Task statement: Repeat every entry exactly. Pictures stay out.

Edit difference data:
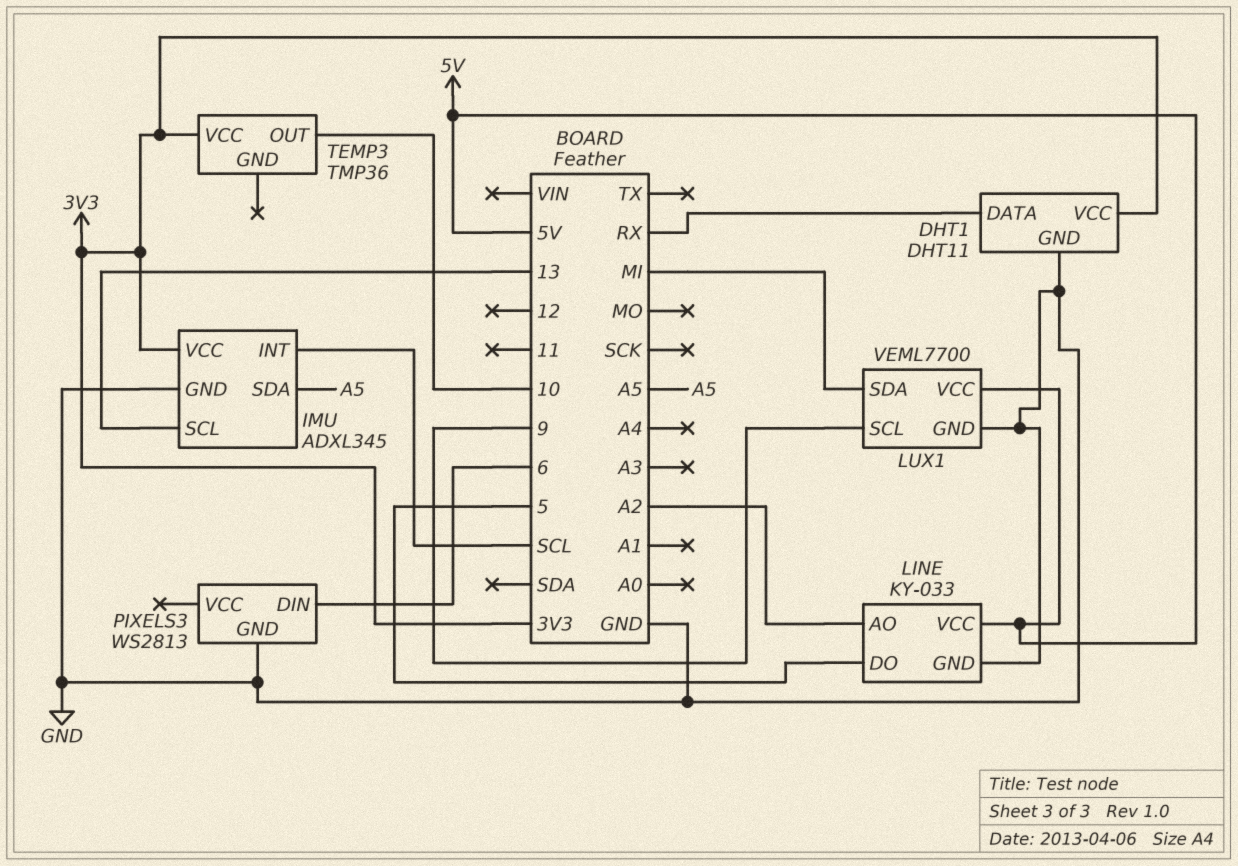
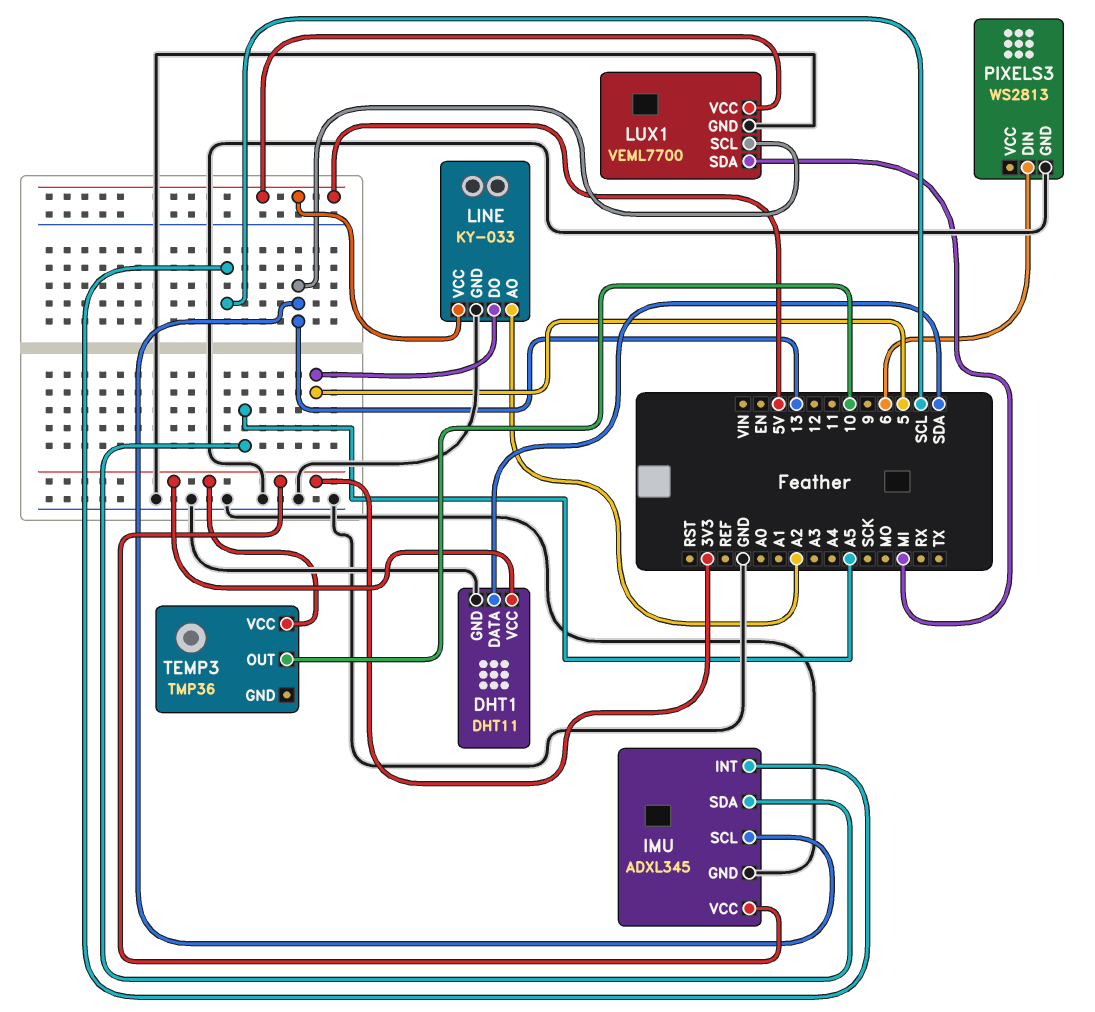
DHT1 pin DATA: RX -> SDA
LUX1 pin SCL: 9 -> 13

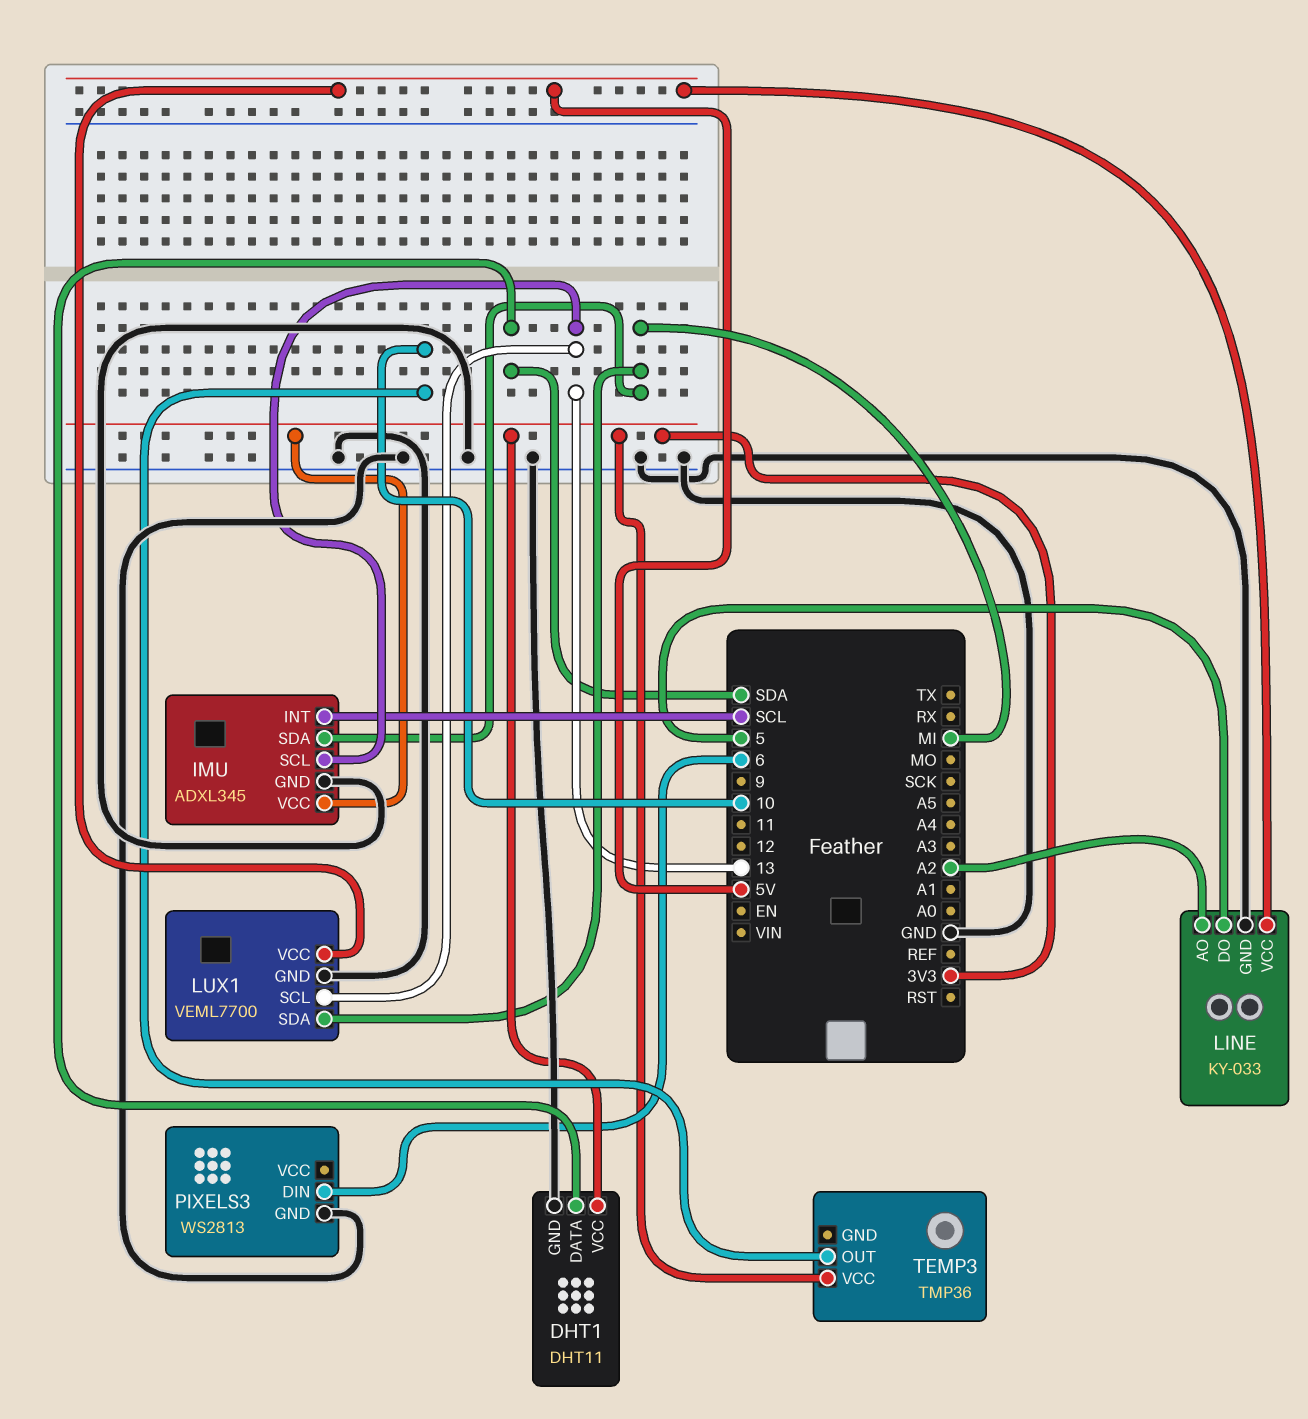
IMU pin SDA: A5 -> MI

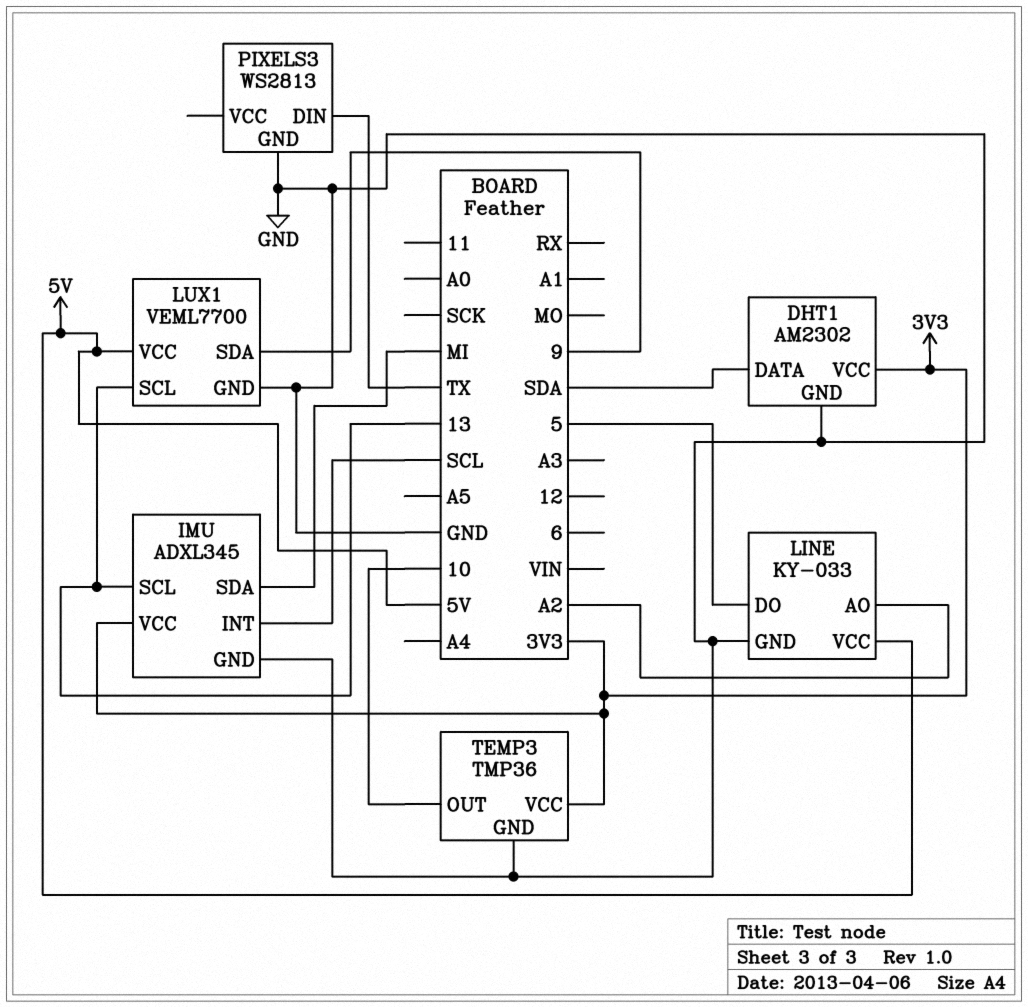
DHT1: DHT11 -> AM2302
LUX1 pin SDA: MI -> 9
PIXELS3 pin DIN: 6 -> TX
TEMP3 pin GND: none -> GND

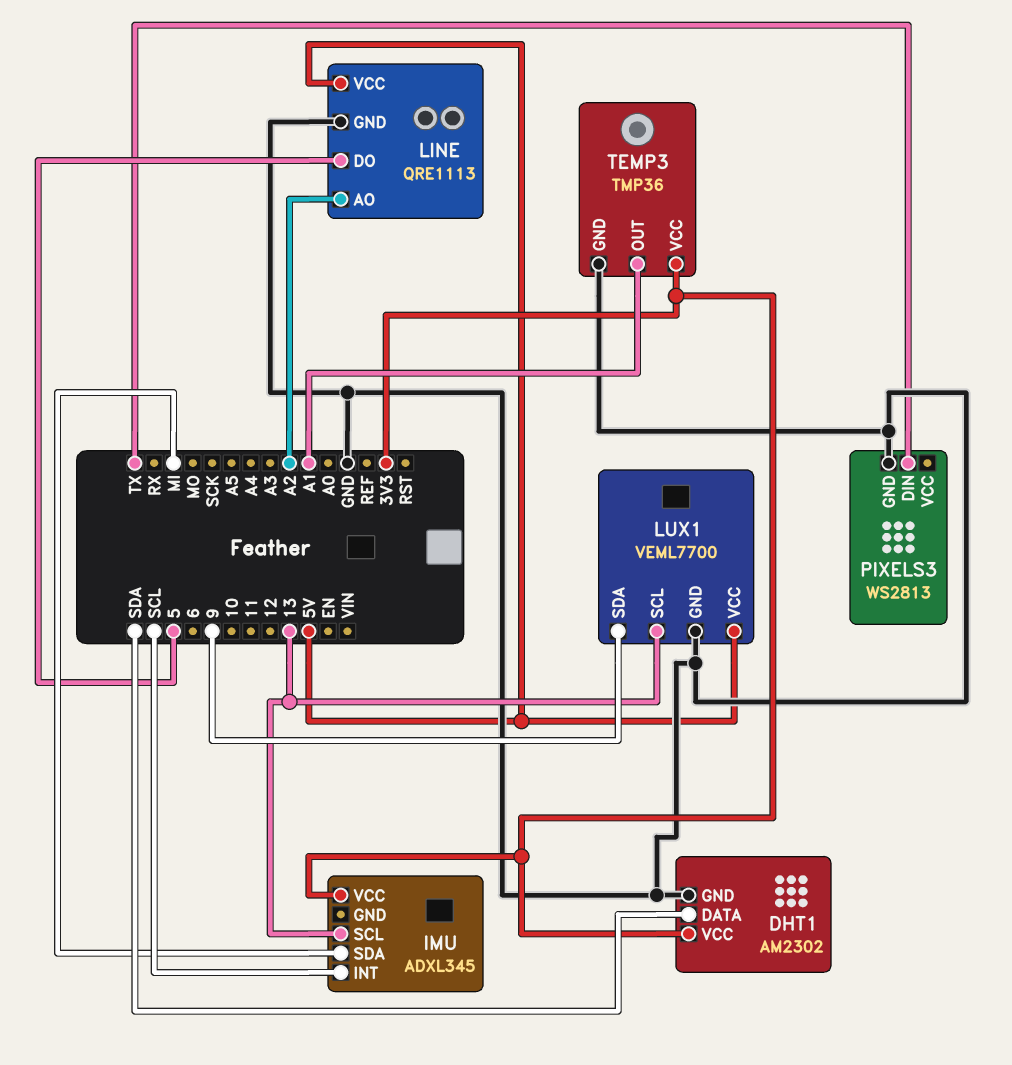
IMU pin GND: GND -> none
LINE: KY-033 -> QRE1113
TEMP3 pin OUT: 10 -> A1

Response to the task:
DHT1 pin DATA: RX -> SDA
LUX1 pin SCL: 9 -> 13

IMU pin SDA: A5 -> MI

DHT1: DHT11 -> AM2302
LUX1 pin SDA: MI -> 9
PIXELS3 pin DIN: 6 -> TX
TEMP3 pin GND: none -> GND

IMU pin GND: GND -> none
LINE: KY-033 -> QRE1113
TEMP3 pin OUT: 10 -> A1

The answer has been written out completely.